REQUIRED WORK
Return the rows below verbatim, starting with the first row and ending with the row that contains "orange line: moved 5", with both end rows included.

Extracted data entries
[Start]

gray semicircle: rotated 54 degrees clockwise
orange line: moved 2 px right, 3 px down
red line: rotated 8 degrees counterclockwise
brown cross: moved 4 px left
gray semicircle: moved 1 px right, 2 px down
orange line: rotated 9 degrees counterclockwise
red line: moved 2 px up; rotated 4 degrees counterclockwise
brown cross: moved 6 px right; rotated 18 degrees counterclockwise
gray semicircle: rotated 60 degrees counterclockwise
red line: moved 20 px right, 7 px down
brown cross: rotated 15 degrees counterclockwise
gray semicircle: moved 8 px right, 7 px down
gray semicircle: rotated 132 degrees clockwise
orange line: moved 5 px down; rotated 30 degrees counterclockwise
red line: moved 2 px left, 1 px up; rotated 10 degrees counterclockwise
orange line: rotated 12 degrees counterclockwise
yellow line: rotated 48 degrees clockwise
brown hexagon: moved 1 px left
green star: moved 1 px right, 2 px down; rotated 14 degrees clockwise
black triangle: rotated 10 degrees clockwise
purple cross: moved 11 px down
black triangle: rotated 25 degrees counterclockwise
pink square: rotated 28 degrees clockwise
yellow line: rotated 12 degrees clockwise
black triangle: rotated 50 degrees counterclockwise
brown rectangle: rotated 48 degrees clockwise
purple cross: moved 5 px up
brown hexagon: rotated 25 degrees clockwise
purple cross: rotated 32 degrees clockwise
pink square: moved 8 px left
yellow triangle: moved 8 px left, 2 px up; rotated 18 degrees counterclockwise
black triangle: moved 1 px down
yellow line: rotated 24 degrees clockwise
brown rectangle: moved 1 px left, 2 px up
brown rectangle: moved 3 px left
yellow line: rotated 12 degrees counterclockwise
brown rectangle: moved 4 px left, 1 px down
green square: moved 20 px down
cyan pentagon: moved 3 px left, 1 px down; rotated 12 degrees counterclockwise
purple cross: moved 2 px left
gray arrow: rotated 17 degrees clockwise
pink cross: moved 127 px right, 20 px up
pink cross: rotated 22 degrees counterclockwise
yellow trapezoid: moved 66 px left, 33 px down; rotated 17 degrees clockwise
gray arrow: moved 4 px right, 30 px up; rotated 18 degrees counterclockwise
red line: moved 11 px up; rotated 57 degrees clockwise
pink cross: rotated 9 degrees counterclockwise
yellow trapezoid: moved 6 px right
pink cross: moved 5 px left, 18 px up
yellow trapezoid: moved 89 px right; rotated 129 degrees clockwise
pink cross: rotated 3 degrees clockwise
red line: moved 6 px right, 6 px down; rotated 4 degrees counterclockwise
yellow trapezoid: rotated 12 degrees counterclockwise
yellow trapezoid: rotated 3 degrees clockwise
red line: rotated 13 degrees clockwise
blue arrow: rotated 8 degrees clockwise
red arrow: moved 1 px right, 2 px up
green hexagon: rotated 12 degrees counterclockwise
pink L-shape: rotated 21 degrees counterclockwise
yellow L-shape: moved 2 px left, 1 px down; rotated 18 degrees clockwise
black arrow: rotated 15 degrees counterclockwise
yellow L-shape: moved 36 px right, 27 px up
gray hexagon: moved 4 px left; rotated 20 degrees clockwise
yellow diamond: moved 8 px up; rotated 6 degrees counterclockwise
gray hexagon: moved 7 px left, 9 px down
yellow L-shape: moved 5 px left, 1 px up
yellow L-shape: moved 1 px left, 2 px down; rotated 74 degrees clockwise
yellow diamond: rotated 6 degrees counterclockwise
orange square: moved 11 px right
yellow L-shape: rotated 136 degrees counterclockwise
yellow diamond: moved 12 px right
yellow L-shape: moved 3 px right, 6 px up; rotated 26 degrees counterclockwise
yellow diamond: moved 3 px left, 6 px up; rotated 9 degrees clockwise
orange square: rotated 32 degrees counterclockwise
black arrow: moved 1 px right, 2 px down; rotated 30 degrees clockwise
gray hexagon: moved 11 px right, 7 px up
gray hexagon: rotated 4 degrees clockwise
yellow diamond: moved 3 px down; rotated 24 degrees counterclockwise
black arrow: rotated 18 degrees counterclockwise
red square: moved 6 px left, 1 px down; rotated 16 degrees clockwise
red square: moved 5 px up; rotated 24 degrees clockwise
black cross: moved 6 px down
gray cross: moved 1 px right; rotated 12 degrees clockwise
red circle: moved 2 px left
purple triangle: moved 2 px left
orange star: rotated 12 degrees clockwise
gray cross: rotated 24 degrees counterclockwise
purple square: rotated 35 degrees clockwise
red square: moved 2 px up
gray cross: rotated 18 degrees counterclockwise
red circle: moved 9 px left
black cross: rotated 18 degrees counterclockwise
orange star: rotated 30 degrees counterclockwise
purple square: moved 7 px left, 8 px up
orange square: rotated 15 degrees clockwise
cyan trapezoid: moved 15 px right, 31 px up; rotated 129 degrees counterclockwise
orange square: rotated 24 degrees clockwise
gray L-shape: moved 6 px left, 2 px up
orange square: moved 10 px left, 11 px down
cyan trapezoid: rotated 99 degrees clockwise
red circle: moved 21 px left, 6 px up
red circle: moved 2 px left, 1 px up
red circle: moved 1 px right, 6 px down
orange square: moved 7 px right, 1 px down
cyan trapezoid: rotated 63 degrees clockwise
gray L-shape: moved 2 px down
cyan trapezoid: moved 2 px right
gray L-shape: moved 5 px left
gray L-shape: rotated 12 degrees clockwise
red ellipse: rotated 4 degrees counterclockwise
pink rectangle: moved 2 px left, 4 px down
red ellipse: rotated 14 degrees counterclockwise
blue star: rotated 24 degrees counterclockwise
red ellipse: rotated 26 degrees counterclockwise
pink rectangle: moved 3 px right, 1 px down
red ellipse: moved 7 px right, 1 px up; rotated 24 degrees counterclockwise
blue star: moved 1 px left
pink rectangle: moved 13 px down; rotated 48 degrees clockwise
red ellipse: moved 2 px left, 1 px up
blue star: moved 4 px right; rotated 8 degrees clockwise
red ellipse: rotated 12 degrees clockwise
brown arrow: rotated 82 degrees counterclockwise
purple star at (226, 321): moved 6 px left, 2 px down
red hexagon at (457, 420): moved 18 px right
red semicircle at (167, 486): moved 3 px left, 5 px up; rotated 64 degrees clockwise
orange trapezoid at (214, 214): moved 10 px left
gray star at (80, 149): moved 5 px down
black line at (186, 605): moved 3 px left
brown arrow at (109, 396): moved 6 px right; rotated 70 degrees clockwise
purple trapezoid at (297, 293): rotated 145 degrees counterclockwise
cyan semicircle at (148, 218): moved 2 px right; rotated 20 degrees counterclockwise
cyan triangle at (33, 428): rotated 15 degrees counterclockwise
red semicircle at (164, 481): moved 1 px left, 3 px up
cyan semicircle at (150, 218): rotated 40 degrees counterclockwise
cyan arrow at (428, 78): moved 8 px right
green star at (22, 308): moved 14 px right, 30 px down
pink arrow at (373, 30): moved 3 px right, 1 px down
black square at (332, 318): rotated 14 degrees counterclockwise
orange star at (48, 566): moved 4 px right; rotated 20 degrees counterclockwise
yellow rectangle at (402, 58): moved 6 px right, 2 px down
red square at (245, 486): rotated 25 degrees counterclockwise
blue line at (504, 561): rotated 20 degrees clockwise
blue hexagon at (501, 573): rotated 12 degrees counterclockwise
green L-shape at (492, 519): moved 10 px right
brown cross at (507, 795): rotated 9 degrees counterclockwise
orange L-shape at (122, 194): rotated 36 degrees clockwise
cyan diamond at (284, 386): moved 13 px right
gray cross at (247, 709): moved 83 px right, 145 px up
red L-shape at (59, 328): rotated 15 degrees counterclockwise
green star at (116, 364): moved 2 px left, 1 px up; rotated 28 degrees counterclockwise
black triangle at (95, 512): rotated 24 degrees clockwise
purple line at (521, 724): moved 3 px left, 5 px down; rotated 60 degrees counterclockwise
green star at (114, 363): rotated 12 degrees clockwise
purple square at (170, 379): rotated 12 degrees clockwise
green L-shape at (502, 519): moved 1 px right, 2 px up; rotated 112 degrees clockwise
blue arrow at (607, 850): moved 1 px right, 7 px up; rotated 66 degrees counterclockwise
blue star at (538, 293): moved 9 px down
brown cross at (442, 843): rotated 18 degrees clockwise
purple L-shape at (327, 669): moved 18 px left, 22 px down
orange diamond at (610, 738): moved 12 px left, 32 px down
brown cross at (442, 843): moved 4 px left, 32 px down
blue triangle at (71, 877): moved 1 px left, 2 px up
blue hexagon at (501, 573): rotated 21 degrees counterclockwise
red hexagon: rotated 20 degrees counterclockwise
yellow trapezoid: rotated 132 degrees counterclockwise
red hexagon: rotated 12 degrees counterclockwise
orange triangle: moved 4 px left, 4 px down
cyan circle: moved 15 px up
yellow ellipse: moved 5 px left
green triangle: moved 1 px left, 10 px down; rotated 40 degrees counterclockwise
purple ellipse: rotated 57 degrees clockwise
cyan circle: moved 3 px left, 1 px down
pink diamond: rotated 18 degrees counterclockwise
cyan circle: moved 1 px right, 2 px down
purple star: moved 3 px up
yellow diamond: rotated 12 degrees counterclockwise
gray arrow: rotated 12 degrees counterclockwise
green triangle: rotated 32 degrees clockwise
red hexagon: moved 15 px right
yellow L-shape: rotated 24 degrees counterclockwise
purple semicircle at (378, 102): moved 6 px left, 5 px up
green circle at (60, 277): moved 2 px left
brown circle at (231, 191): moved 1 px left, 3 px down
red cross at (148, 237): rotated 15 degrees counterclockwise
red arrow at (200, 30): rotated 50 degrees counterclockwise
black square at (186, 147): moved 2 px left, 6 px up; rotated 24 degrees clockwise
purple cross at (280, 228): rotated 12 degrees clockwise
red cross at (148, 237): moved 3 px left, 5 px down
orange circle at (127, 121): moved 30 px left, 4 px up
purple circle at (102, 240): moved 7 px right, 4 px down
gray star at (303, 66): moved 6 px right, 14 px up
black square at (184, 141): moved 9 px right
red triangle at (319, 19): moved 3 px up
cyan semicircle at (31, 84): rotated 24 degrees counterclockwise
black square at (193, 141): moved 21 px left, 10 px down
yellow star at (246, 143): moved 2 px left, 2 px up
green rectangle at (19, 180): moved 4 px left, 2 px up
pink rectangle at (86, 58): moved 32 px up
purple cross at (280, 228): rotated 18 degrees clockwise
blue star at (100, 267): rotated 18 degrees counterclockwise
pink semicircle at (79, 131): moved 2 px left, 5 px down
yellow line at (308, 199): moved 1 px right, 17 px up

[End]

SOLUTION FOR THIS PROBLEM
gray semicircle: rotated 54 degrees clockwise
orange line: moved 2 px right, 3 px down
red line: rotated 8 degrees counterclockwise
brown cross: moved 4 px left
gray semicircle: moved 1 px right, 2 px down
orange line: rotated 9 degrees counterclockwise
red line: moved 2 px up; rotated 4 degrees counterclockwise
brown cross: moved 6 px right; rotated 18 degrees counterclockwise
gray semicircle: rotated 60 degrees counterclockwise
red line: moved 20 px right, 7 px down
brown cross: rotated 15 degrees counterclockwise
gray semicircle: moved 8 px right, 7 px down
gray semicircle: rotated 132 degrees clockwise
orange line: moved 5 px down; rotated 30 degrees counterclockwise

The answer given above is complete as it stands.